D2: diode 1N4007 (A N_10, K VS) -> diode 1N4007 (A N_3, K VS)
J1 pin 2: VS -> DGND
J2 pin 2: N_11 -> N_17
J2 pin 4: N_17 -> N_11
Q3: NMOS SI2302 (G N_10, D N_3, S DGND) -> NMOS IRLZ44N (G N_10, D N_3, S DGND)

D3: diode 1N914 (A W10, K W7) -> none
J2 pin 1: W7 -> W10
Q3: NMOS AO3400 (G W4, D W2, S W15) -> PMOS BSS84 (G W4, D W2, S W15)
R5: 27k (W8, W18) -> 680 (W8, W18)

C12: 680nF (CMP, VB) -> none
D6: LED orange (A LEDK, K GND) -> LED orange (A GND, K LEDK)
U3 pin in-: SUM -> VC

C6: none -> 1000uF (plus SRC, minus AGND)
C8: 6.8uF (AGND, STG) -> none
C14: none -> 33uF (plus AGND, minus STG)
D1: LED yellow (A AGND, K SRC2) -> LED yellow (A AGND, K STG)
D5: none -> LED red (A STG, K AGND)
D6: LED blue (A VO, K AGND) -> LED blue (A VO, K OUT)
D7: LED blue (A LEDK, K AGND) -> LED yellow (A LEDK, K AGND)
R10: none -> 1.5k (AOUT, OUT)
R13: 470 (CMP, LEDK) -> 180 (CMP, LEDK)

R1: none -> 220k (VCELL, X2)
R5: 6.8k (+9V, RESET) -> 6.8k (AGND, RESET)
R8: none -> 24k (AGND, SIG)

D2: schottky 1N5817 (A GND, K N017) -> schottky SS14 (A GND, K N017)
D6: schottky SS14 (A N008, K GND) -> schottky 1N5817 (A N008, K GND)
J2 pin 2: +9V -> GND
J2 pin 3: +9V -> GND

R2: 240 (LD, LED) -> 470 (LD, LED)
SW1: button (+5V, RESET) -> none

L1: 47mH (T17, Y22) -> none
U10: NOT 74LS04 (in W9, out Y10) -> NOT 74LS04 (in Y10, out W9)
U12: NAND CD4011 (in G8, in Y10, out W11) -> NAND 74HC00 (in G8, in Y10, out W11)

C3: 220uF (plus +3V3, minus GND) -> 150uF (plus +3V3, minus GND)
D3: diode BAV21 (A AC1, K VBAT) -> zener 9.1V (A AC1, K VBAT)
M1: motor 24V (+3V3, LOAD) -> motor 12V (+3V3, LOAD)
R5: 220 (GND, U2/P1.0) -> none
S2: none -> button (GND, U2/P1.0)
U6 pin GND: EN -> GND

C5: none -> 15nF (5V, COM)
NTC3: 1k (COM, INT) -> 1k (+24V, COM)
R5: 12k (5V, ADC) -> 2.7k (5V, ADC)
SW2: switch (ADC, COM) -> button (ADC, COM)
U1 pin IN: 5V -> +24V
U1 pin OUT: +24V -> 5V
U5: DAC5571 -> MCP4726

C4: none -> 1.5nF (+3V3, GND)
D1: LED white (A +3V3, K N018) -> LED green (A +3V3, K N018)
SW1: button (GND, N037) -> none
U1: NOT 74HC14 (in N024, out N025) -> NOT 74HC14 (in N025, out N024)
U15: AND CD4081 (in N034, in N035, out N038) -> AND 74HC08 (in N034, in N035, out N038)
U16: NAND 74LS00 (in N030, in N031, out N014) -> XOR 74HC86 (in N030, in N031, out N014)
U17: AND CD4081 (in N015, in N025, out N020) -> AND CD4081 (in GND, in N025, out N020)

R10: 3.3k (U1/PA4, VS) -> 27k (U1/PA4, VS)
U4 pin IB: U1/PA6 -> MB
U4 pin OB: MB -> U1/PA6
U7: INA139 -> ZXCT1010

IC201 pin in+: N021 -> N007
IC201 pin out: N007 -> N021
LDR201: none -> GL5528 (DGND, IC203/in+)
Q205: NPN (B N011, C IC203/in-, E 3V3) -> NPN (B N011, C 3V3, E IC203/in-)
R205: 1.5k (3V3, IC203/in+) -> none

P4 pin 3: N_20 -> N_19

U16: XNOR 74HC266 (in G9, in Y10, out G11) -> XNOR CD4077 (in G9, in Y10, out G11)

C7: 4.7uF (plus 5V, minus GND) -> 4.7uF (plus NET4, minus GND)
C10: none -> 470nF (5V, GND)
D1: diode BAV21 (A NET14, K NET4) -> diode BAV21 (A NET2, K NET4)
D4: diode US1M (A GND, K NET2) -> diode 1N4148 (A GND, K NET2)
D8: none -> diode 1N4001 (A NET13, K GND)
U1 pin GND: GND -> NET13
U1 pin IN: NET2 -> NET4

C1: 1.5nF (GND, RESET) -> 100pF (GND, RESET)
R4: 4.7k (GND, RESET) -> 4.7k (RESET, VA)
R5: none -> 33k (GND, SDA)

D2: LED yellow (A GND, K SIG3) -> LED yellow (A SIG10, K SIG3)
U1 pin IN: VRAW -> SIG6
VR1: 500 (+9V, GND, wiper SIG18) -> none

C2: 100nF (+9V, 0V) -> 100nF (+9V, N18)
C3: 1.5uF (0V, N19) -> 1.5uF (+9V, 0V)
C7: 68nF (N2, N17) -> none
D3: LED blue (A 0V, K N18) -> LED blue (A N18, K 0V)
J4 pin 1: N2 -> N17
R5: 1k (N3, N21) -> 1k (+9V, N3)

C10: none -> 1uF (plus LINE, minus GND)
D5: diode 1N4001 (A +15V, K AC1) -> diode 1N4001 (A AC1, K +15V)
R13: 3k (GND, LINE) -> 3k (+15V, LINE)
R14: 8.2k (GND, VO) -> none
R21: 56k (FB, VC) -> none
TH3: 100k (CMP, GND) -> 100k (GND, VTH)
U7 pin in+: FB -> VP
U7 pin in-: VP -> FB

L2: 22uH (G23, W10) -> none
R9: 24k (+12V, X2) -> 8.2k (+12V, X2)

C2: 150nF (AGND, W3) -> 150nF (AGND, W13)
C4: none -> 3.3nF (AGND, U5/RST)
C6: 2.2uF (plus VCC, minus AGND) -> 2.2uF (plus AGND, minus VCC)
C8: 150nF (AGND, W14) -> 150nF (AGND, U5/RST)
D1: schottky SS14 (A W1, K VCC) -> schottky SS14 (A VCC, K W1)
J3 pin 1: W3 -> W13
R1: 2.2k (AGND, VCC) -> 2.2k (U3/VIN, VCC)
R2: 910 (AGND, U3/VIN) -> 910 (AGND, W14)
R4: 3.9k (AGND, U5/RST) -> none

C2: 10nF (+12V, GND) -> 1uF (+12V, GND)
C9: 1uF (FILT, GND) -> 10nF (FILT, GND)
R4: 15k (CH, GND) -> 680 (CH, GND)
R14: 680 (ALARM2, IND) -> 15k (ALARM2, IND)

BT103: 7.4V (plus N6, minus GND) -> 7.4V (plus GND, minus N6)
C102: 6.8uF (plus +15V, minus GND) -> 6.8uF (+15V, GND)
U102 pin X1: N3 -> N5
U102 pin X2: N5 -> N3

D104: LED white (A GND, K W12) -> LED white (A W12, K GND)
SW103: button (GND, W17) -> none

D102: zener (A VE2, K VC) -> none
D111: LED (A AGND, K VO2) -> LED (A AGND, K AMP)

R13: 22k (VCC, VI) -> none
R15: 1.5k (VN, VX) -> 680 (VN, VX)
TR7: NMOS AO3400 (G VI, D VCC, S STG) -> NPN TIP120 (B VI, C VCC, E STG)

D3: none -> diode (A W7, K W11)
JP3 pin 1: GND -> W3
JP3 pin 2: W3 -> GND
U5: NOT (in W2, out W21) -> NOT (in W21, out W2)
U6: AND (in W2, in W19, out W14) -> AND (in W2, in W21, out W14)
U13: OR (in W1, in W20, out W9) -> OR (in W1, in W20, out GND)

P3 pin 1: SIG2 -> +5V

========

ASSIGNMENT: Please retype all of the data above exactly as it appears.

YOUR RESPONSE:
D2: diode 1N4007 (A N_10, K VS) -> diode 1N4007 (A N_3, K VS)
J1 pin 2: VS -> DGND
J2 pin 2: N_11 -> N_17
J2 pin 4: N_17 -> N_11
Q3: NMOS SI2302 (G N_10, D N_3, S DGND) -> NMOS IRLZ44N (G N_10, D N_3, S DGND)

D3: diode 1N914 (A W10, K W7) -> none
J2 pin 1: W7 -> W10
Q3: NMOS AO3400 (G W4, D W2, S W15) -> PMOS BSS84 (G W4, D W2, S W15)
R5: 27k (W8, W18) -> 680 (W8, W18)

C12: 680nF (CMP, VB) -> none
D6: LED orange (A LEDK, K GND) -> LED orange (A GND, K LEDK)
U3 pin in-: SUM -> VC

C6: none -> 1000uF (plus SRC, minus AGND)
C8: 6.8uF (AGND, STG) -> none
C14: none -> 33uF (plus AGND, minus STG)
D1: LED yellow (A AGND, K SRC2) -> LED yellow (A AGND, K STG)
D5: none -> LED red (A STG, K AGND)
D6: LED blue (A VO, K AGND) -> LED blue (A VO, K OUT)
D7: LED blue (A LEDK, K AGND) -> LED yellow (A LEDK, K AGND)
R10: none -> 1.5k (AOUT, OUT)
R13: 470 (CMP, LEDK) -> 180 (CMP, LEDK)

R1: none -> 220k (VCELL, X2)
R5: 6.8k (+9V, RESET) -> 6.8k (AGND, RESET)
R8: none -> 24k (AGND, SIG)

D2: schottky 1N5817 (A GND, K N017) -> schottky SS14 (A GND, K N017)
D6: schottky SS14 (A N008, K GND) -> schottky 1N5817 (A N008, K GND)
J2 pin 2: +9V -> GND
J2 pin 3: +9V -> GND

R2: 240 (LD, LED) -> 470 (LD, LED)
SW1: button (+5V, RESET) -> none

L1: 47mH (T17, Y22) -> none
U10: NOT 74LS04 (in W9, out Y10) -> NOT 74LS04 (in Y10, out W9)
U12: NAND CD4011 (in G8, in Y10, out W11) -> NAND 74HC00 (in G8, in Y10, out W11)

C3: 220uF (plus +3V3, minus GND) -> 150uF (plus +3V3, minus GND)
D3: diode BAV21 (A AC1, K VBAT) -> zener 9.1V (A AC1, K VBAT)
M1: motor 24V (+3V3, LOAD) -> motor 12V (+3V3, LOAD)
R5: 220 (GND, U2/P1.0) -> none
S2: none -> button (GND, U2/P1.0)
U6 pin GND: EN -> GND

C5: none -> 15nF (5V, COM)
NTC3: 1k (COM, INT) -> 1k (+24V, COM)
R5: 12k (5V, ADC) -> 2.7k (5V, ADC)
SW2: switch (ADC, COM) -> button (ADC, COM)
U1 pin IN: 5V -> +24V
U1 pin OUT: +24V -> 5V
U5: DAC5571 -> MCP4726

C4: none -> 1.5nF (+3V3, GND)
D1: LED white (A +3V3, K N018) -> LED green (A +3V3, K N018)
SW1: button (GND, N037) -> none
U1: NOT 74HC14 (in N024, out N025) -> NOT 74HC14 (in N025, out N024)
U15: AND CD4081 (in N034, in N035, out N038) -> AND 74HC08 (in N034, in N035, out N038)
U16: NAND 74LS00 (in N030, in N031, out N014) -> XOR 74HC86 (in N030, in N031, out N014)
U17: AND CD4081 (in N015, in N025, out N020) -> AND CD4081 (in GND, in N025, out N020)

R10: 3.3k (U1/PA4, VS) -> 27k (U1/PA4, VS)
U4 pin IB: U1/PA6 -> MB
U4 pin OB: MB -> U1/PA6
U7: INA139 -> ZXCT1010

IC201 pin in+: N021 -> N007
IC201 pin out: N007 -> N021
LDR201: none -> GL5528 (DGND, IC203/in+)
Q205: NPN (B N011, C IC203/in-, E 3V3) -> NPN (B N011, C 3V3, E IC203/in-)
R205: 1.5k (3V3, IC203/in+) -> none

P4 pin 3: N_20 -> N_19

U16: XNOR 74HC266 (in G9, in Y10, out G11) -> XNOR CD4077 (in G9, in Y10, out G11)

C7: 4.7uF (plus 5V, minus GND) -> 4.7uF (plus NET4, minus GND)
C10: none -> 470nF (5V, GND)
D1: diode BAV21 (A NET14, K NET4) -> diode BAV21 (A NET2, K NET4)
D4: diode US1M (A GND, K NET2) -> diode 1N4148 (A GND, K NET2)
D8: none -> diode 1N4001 (A NET13, K GND)
U1 pin GND: GND -> NET13
U1 pin IN: NET2 -> NET4

C1: 1.5nF (GND, RESET) -> 100pF (GND, RESET)
R4: 4.7k (GND, RESET) -> 4.7k (RESET, VA)
R5: none -> 33k (GND, SDA)

D2: LED yellow (A GND, K SIG3) -> LED yellow (A SIG10, K SIG3)
U1 pin IN: VRAW -> SIG6
VR1: 500 (+9V, GND, wiper SIG18) -> none

C2: 100nF (+9V, 0V) -> 100nF (+9V, N18)
C3: 1.5uF (0V, N19) -> 1.5uF (+9V, 0V)
C7: 68nF (N2, N17) -> none
D3: LED blue (A 0V, K N18) -> LED blue (A N18, K 0V)
J4 pin 1: N2 -> N17
R5: 1k (N3, N21) -> 1k (+9V, N3)

C10: none -> 1uF (plus LINE, minus GND)
D5: diode 1N4001 (A +15V, K AC1) -> diode 1N4001 (A AC1, K +15V)
R13: 3k (GND, LINE) -> 3k (+15V, LINE)
R14: 8.2k (GND, VO) -> none
R21: 56k (FB, VC) -> none
TH3: 100k (CMP, GND) -> 100k (GND, VTH)
U7 pin in+: FB -> VP
U7 pin in-: VP -> FB

L2: 22uH (G23, W10) -> none
R9: 24k (+12V, X2) -> 8.2k (+12V, X2)

C2: 150nF (AGND, W3) -> 150nF (AGND, W13)
C4: none -> 3.3nF (AGND, U5/RST)
C6: 2.2uF (plus VCC, minus AGND) -> 2.2uF (plus AGND, minus VCC)
C8: 150nF (AGND, W14) -> 150nF (AGND, U5/RST)
D1: schottky SS14 (A W1, K VCC) -> schottky SS14 (A VCC, K W1)
J3 pin 1: W3 -> W13
R1: 2.2k (AGND, VCC) -> 2.2k (U3/VIN, VCC)
R2: 910 (AGND, U3/VIN) -> 910 (AGND, W14)
R4: 3.9k (AGND, U5/RST) -> none

C2: 10nF (+12V, GND) -> 1uF (+12V, GND)
C9: 1uF (FILT, GND) -> 10nF (FILT, GND)
R4: 15k (CH, GND) -> 680 (CH, GND)
R14: 680 (ALARM2, IND) -> 15k (ALARM2, IND)

BT103: 7.4V (plus N6, minus GND) -> 7.4V (plus GND, minus N6)
C102: 6.8uF (plus +15V, minus GND) -> 6.8uF (+15V, GND)
U102 pin X1: N3 -> N5
U102 pin X2: N5 -> N3

D104: LED white (A GND, K W12) -> LED white (A W12, K GND)
SW103: button (GND, W17) -> none

D102: zener (A VE2, K VC) -> none
D111: LED (A AGND, K VO2) -> LED (A AGND, K AMP)

R13: 22k (VCC, VI) -> none
R15: 1.5k (VN, VX) -> 680 (VN, VX)
TR7: NMOS AO3400 (G VI, D VCC, S STG) -> NPN TIP120 (B VI, C VCC, E STG)

D3: none -> diode (A W7, K W11)
JP3 pin 1: GND -> W3
JP3 pin 2: W3 -> GND
U5: NOT (in W2, out W21) -> NOT (in W21, out W2)
U6: AND (in W2, in W19, out W14) -> AND (in W2, in W21, out W14)
U13: OR (in W1, in W20, out W9) -> OR (in W1, in W20, out GND)

P3 pin 1: SIG2 -> +5V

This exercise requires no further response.